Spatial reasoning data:
= Beginning of Section =

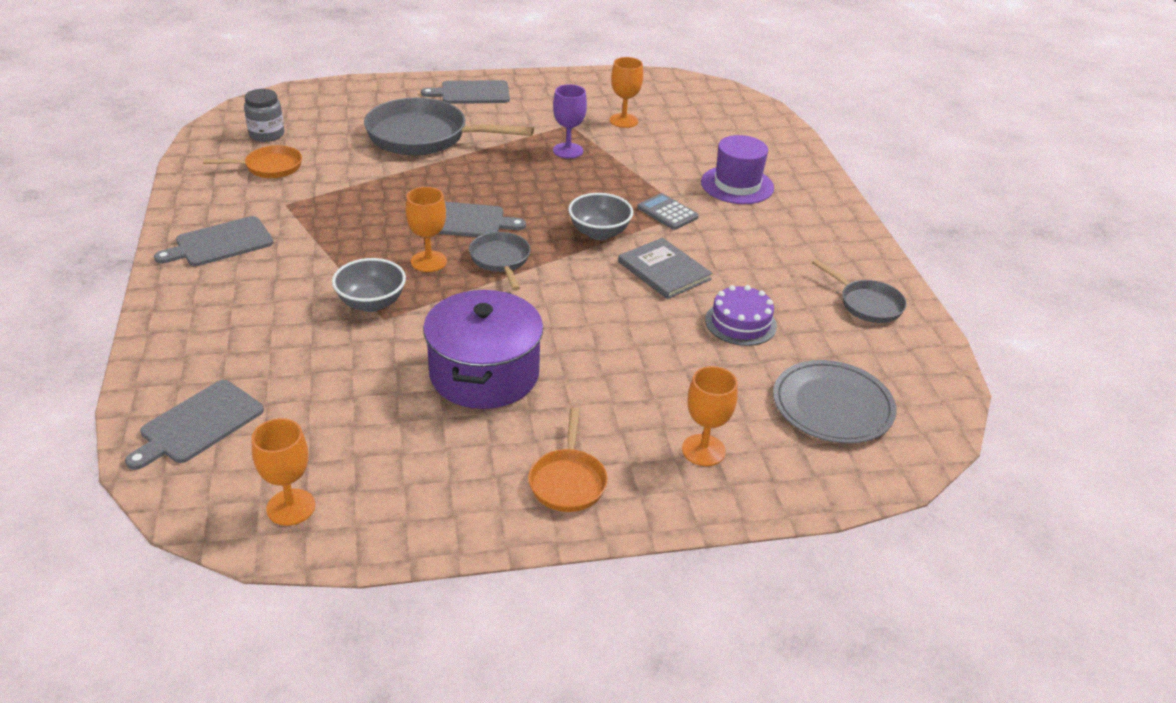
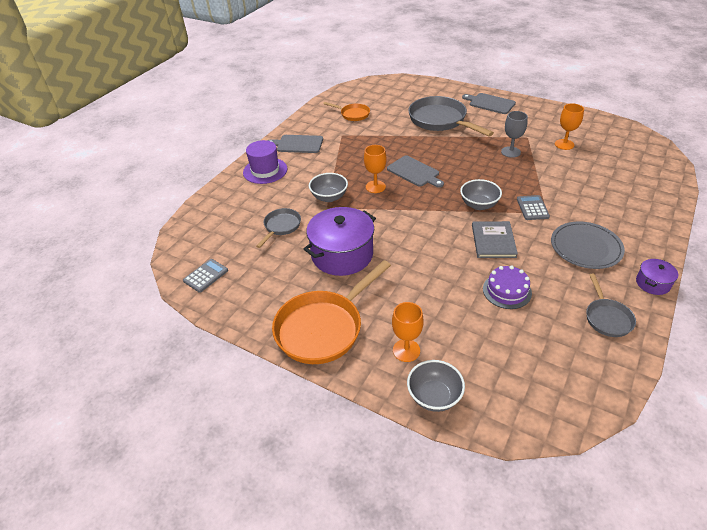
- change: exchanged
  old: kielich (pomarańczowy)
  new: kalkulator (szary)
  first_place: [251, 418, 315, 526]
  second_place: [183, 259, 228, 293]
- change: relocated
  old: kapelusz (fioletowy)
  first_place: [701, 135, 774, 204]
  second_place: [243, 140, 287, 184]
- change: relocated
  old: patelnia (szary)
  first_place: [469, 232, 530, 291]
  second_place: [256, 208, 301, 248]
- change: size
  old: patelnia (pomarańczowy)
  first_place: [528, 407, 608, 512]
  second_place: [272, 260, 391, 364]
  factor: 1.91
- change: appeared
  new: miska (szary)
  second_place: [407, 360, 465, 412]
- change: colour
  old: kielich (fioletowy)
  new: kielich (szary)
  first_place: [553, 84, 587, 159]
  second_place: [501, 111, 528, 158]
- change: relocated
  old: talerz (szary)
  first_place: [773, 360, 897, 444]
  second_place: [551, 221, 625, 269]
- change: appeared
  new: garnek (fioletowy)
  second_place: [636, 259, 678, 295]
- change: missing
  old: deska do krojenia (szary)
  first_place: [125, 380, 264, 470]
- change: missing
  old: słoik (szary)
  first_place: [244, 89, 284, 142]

= End of Section =

Would you write out every record word for word, leaving no picture in?

- RESULT FOR THIS TASK
- change: exchanged
  old: kielich (pomarańczowy)
  new: kalkulator (szary)
  first_place: [251, 418, 315, 526]
  second_place: [183, 259, 228, 293]
- change: relocated
  old: kapelusz (fioletowy)
  first_place: [701, 135, 774, 204]
  second_place: [243, 140, 287, 184]
- change: relocated
  old: patelnia (szary)
  first_place: [469, 232, 530, 291]
  second_place: [256, 208, 301, 248]
- change: size
  old: patelnia (pomarańczowy)
  first_place: [528, 407, 608, 512]
  second_place: [272, 260, 391, 364]
  factor: 1.91
- change: appeared
  new: miska (szary)
  second_place: [407, 360, 465, 412]
- change: colour
  old: kielich (fioletowy)
  new: kielich (szary)
  first_place: [553, 84, 587, 159]
  second_place: [501, 111, 528, 158]
- change: relocated
  old: talerz (szary)
  first_place: [773, 360, 897, 444]
  second_place: [551, 221, 625, 269]
- change: appeared
  new: garnek (fioletowy)
  second_place: [636, 259, 678, 295]
- change: missing
  old: deska do krojenia (szary)
  first_place: [125, 380, 264, 470]
- change: missing
  old: słoik (szary)
  first_place: [244, 89, 284, 142]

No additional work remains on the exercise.